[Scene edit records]
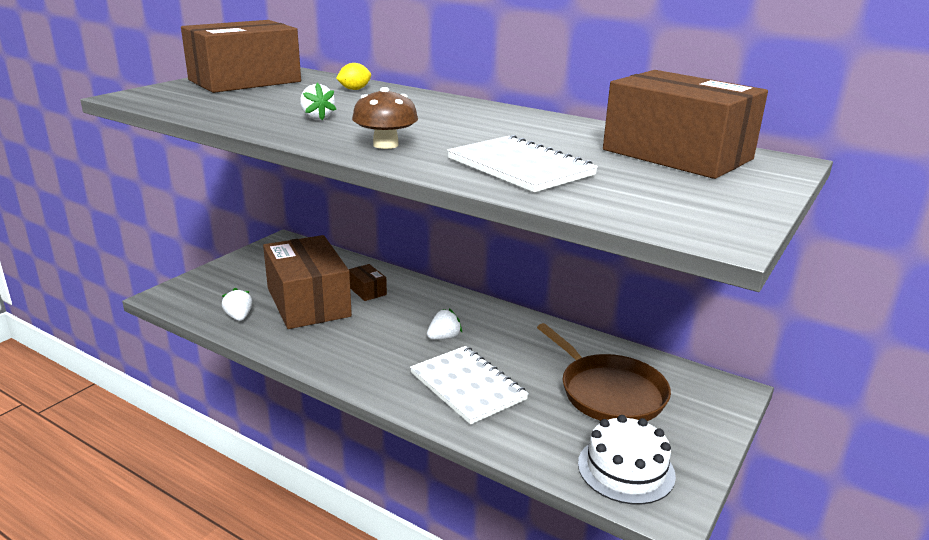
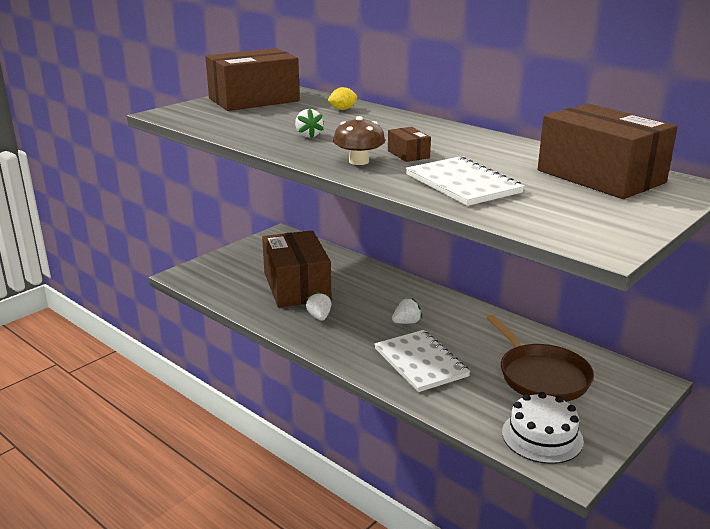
camera: 10 degrees right, 0 degrees up
(239, 317) = (239, 295): white strawberry -> white strawberry (319, 317)
(367, 291) = (346, 279): brown box -> brown box (408, 154)

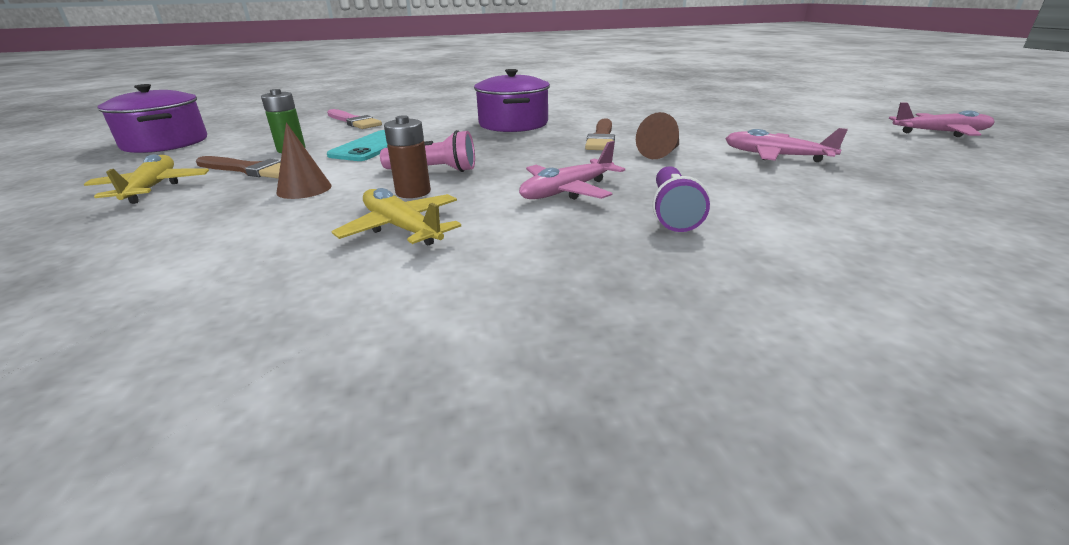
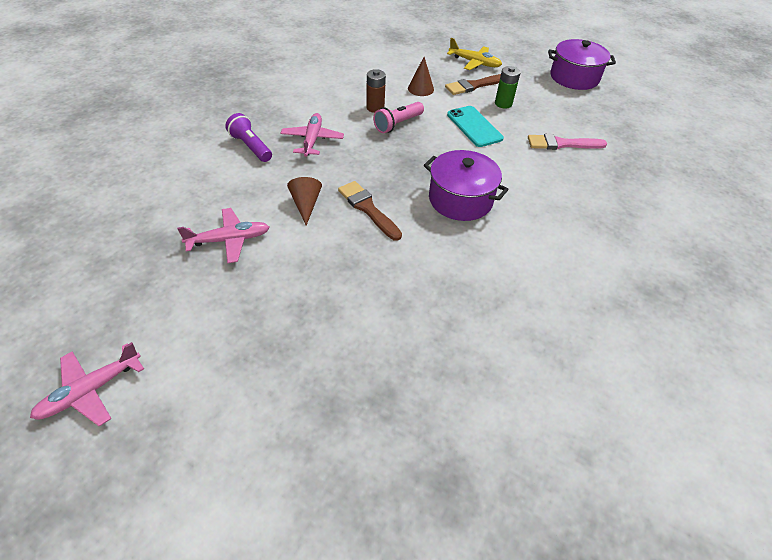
camera: 130 degrees right, 20 degrees up
(402, 228) = (341, 92): yellow plane -> none

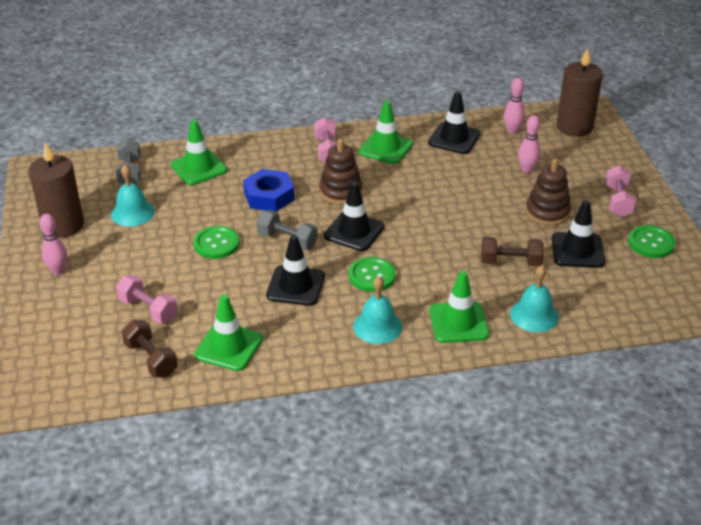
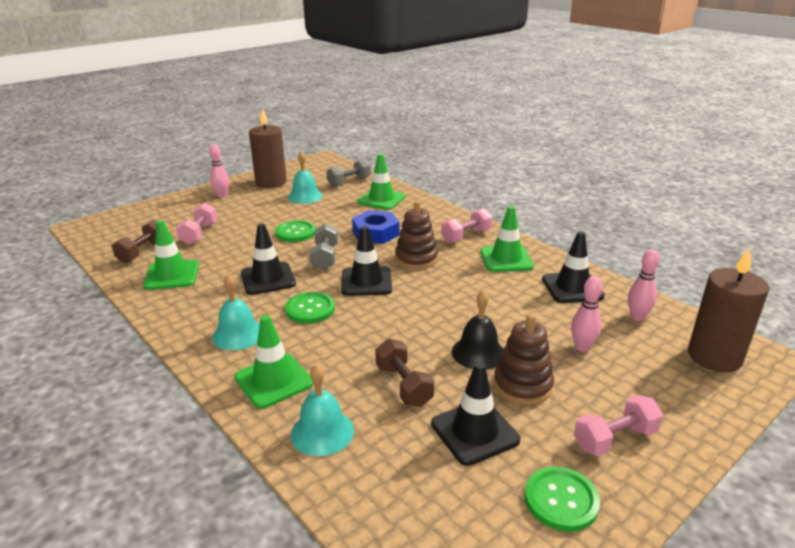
camera: 60 degrees right, 10 degrees down
(499, 215) = (478, 352): none -> black bell

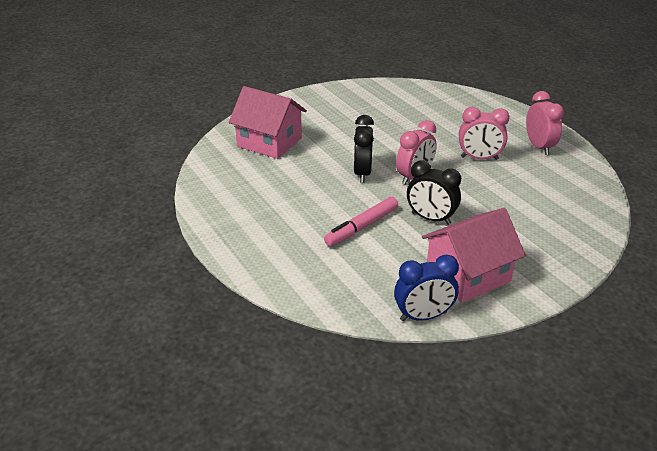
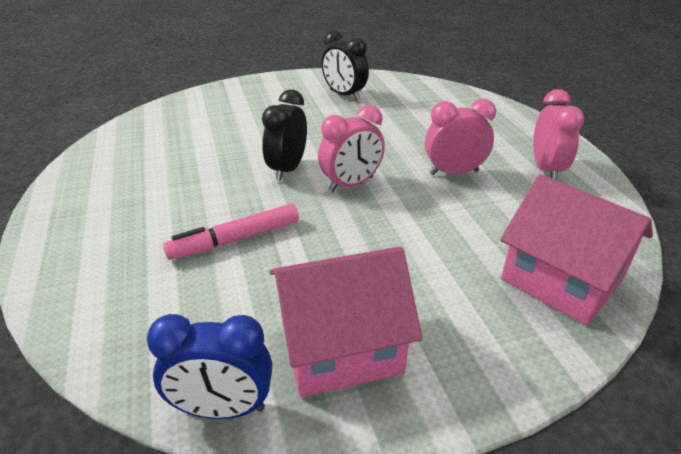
camera: 15 degrees right, 0 degrees up
(269, 142) = (206, 120): pink house -> pink house (561, 279)
(430, 218) = (338, 244): black clock -> black clock (344, 95)
(479, 158) = (454, 172): pink clock -> pink clock turned 150 degrees clockwise

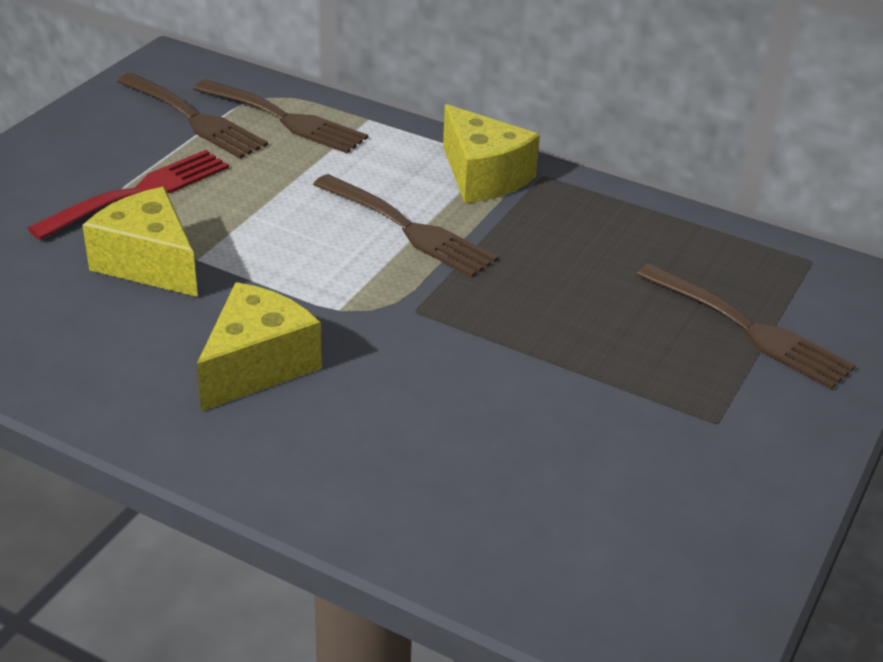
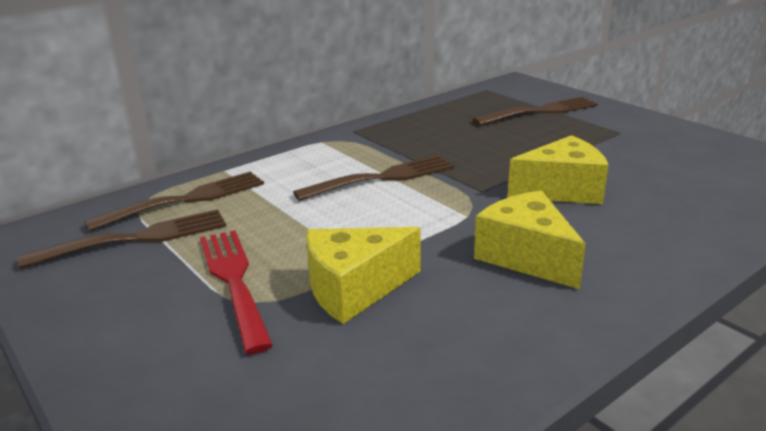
camera: 65 degrees left, 10 degrees down
(483, 176) = (339, 146): yellow cheese -> yellow cheese (562, 190)

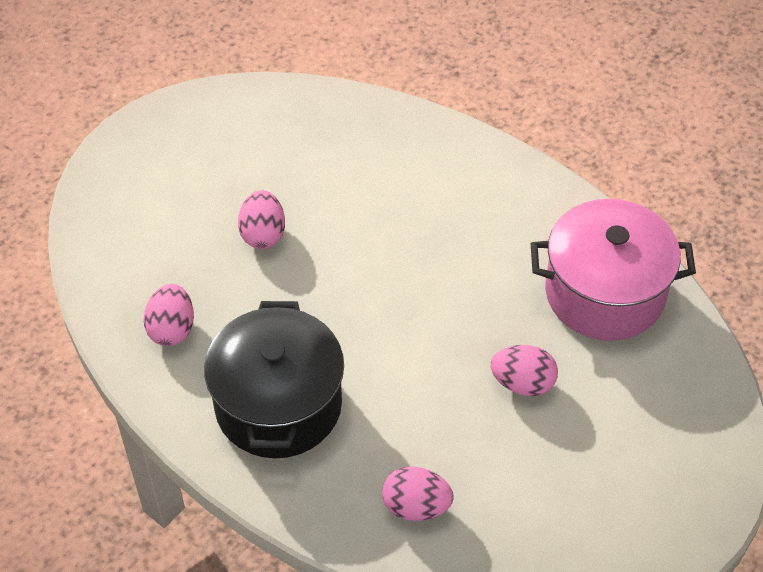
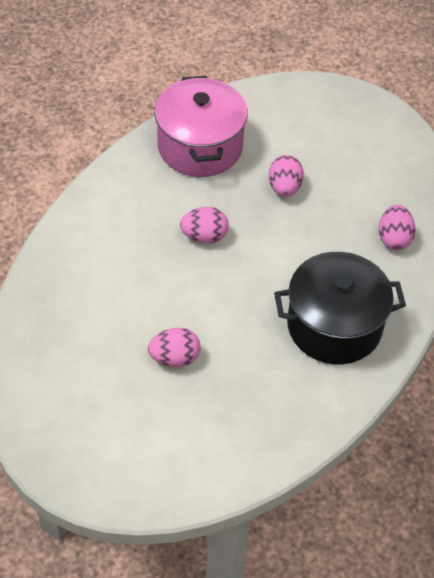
camera: 100 degrees left, 0 degrees up
(172, 329) = (280, 407): pink egg -> pink egg (204, 236)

» YOUR INSTRUCTIONS
Begin with the first line of the records and repeat every line up to the one with "(269, 142) = (206, 120): pink", counting that line too. Pictures are not part of the copy.

» THE ANSWER
camera: 10 degrees right, 0 degrees up
(239, 317) = (239, 295): white strawberry -> white strawberry (319, 317)
(367, 291) = (346, 279): brown box -> brown box (408, 154)

camera: 130 degrees right, 20 degrees up
(402, 228) = (341, 92): yellow plane -> none

camera: 60 degrees right, 10 degrees down
(499, 215) = (478, 352): none -> black bell

camera: 15 degrees right, 0 degrees up
(269, 142) = (206, 120): pink house -> pink house (561, 279)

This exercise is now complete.